WHAT TO DO =>
If a line in the entries below includes "camera", pick it out and copy it.

EXCERPTED DATA =>
===============
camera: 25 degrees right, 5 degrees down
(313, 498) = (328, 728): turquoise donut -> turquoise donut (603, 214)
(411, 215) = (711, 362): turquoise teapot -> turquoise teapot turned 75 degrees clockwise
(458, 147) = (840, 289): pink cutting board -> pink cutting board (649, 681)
===============
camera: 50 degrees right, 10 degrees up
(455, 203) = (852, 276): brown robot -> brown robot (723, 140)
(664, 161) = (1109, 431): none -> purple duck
===============
EXPECTED ANSWER =>
camera: 25 degrees right, 5 degrees down
camera: 50 degrees right, 10 degrees up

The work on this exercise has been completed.